Repeat precisely the span of lines below that opens with the line containing "R6: 39 (0V, U1/in-) -> 39 (0V, MID)" and closes with the line containing "R3: 1.2M (0V, U1/in-) -> 1.2M (U1/in-, VA)", both included.

** Provided records follows **

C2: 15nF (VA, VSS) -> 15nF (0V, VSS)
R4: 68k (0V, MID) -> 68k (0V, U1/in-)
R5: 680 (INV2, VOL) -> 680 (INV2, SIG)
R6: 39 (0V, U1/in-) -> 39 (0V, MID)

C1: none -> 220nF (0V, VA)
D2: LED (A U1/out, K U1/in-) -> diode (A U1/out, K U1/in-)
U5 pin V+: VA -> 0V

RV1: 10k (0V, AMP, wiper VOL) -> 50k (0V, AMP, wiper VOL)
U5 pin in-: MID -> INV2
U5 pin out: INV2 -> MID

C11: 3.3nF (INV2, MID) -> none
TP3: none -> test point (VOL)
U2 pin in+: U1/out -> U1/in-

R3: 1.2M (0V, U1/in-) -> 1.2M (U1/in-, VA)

** End of Provided records **
** Provided records follows **

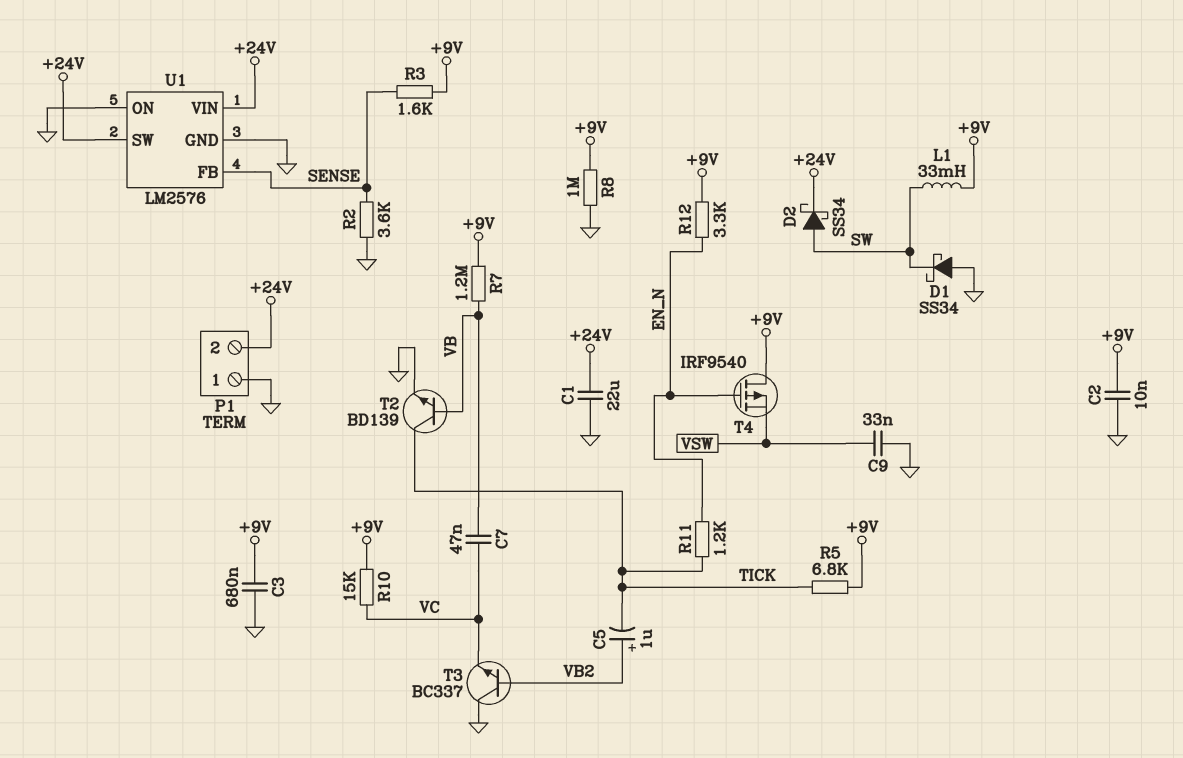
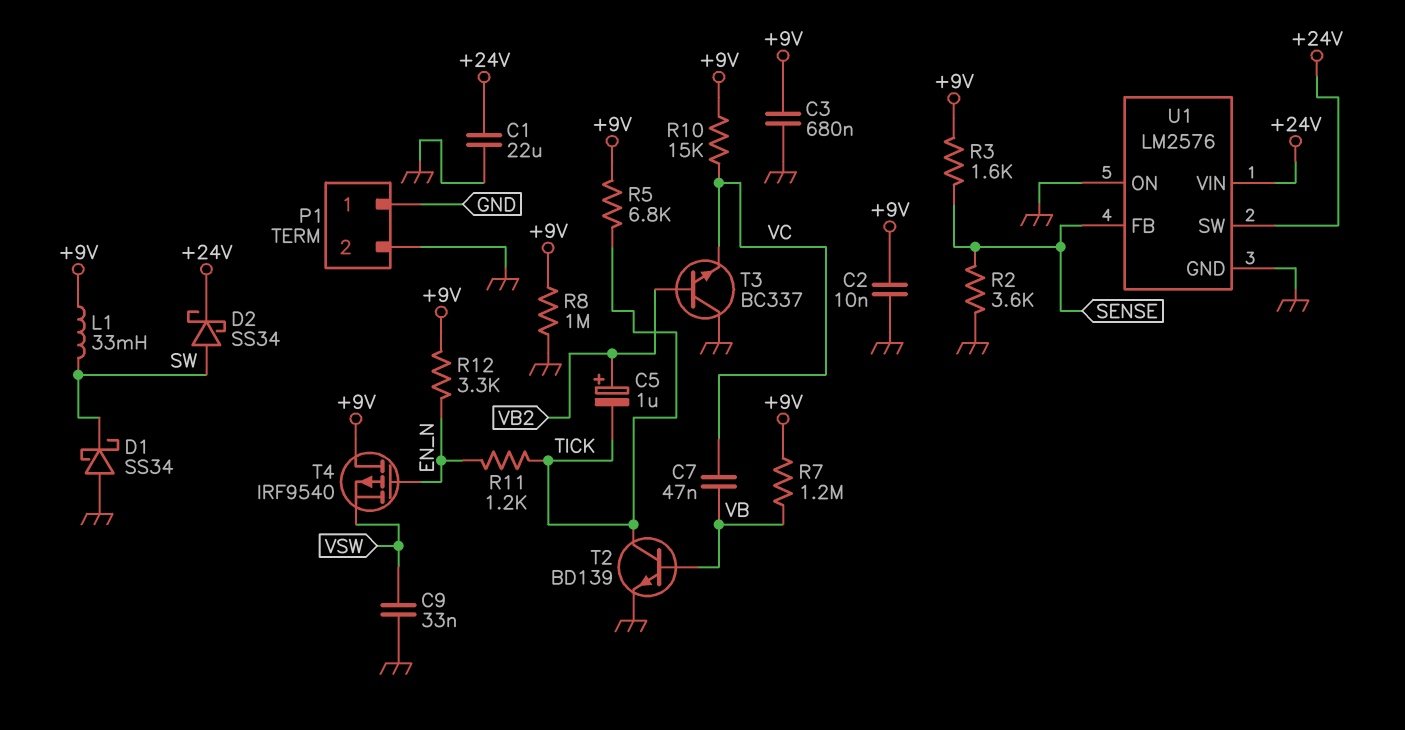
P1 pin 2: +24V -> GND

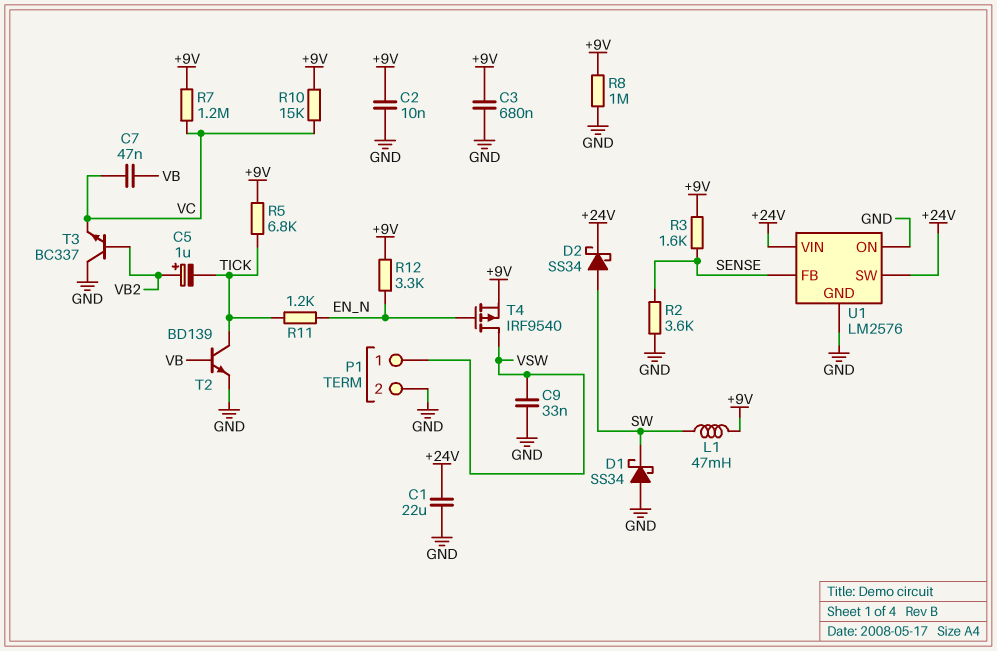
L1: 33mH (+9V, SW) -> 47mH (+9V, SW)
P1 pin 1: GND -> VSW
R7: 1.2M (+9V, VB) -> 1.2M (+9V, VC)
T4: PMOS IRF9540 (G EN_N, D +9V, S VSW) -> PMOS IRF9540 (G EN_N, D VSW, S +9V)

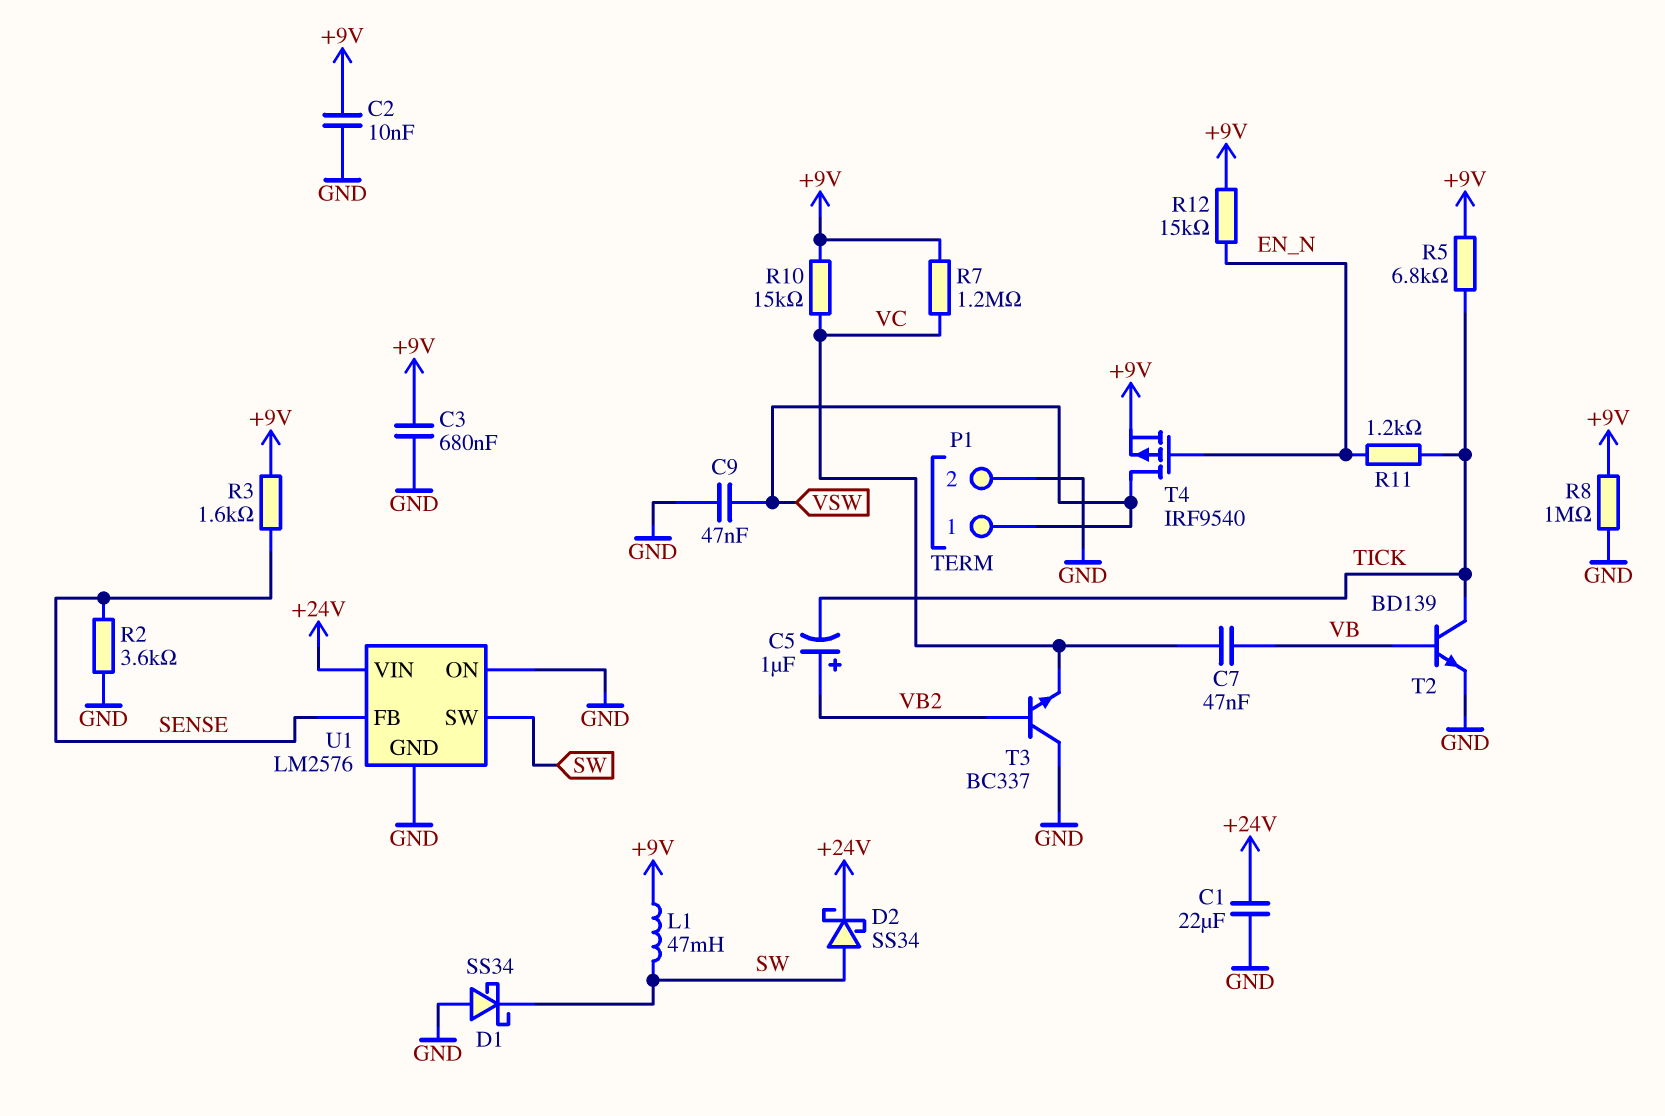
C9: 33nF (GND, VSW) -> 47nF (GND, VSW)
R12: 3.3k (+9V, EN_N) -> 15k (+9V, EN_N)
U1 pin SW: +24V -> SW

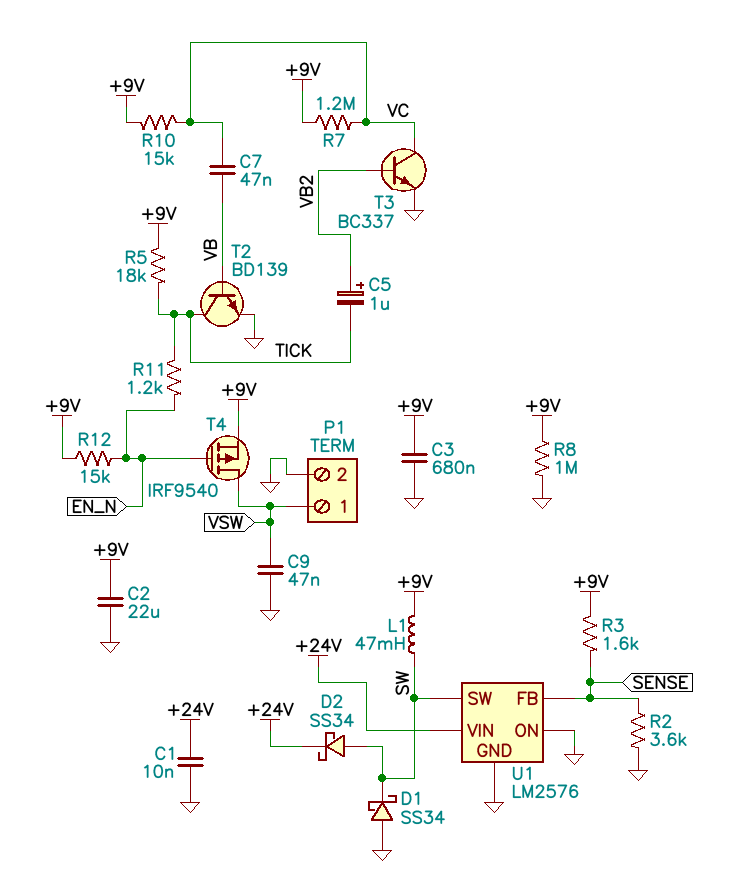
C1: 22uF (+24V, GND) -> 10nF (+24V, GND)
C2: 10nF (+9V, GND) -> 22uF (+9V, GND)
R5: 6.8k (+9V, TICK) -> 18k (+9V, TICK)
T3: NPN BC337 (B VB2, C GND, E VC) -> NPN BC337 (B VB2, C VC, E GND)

** End of Provided records **

## Exercise result
R6: 39 (0V, U1/in-) -> 39 (0V, MID)

C1: none -> 220nF (0V, VA)
D2: LED (A U1/out, K U1/in-) -> diode (A U1/out, K U1/in-)
U5 pin V+: VA -> 0V

RV1: 10k (0V, AMP, wiper VOL) -> 50k (0V, AMP, wiper VOL)
U5 pin in-: MID -> INV2
U5 pin out: INV2 -> MID

C11: 3.3nF (INV2, MID) -> none
TP3: none -> test point (VOL)
U2 pin in+: U1/out -> U1/in-

R3: 1.2M (0V, U1/in-) -> 1.2M (U1/in-, VA)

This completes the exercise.